In the entries that follow, the line with "green star: (730, 177) -> (1032, 44), moved" opens the range and the line with "cyan trapezoid: (512, 468)" closes it; repeat that range exactly, both lines included.

* [Stored data]:
^^^^
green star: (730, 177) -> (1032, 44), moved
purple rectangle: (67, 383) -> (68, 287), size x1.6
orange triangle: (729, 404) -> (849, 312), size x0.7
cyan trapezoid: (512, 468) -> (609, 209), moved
^^^^
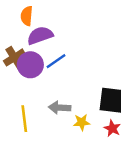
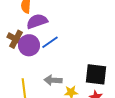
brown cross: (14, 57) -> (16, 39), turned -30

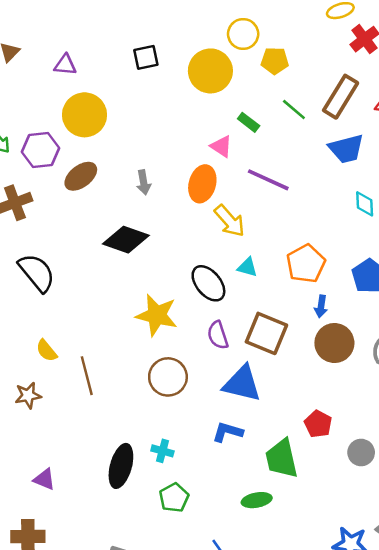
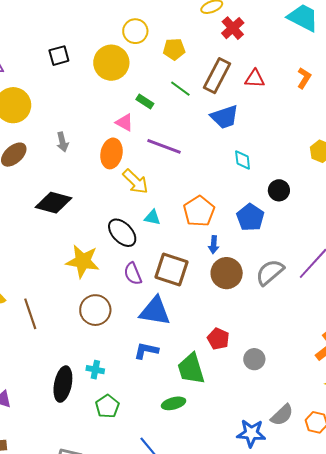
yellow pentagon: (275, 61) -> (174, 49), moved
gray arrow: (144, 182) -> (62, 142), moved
^^^^
* [Written solution]:
green star: (730, 177) -> (1032, 44), moved
purple rectangle: (67, 383) -> (68, 287), size x1.6
orange triangle: (729, 404) -> (849, 312), size x0.7
cyan trapezoid: (512, 468) -> (609, 209), moved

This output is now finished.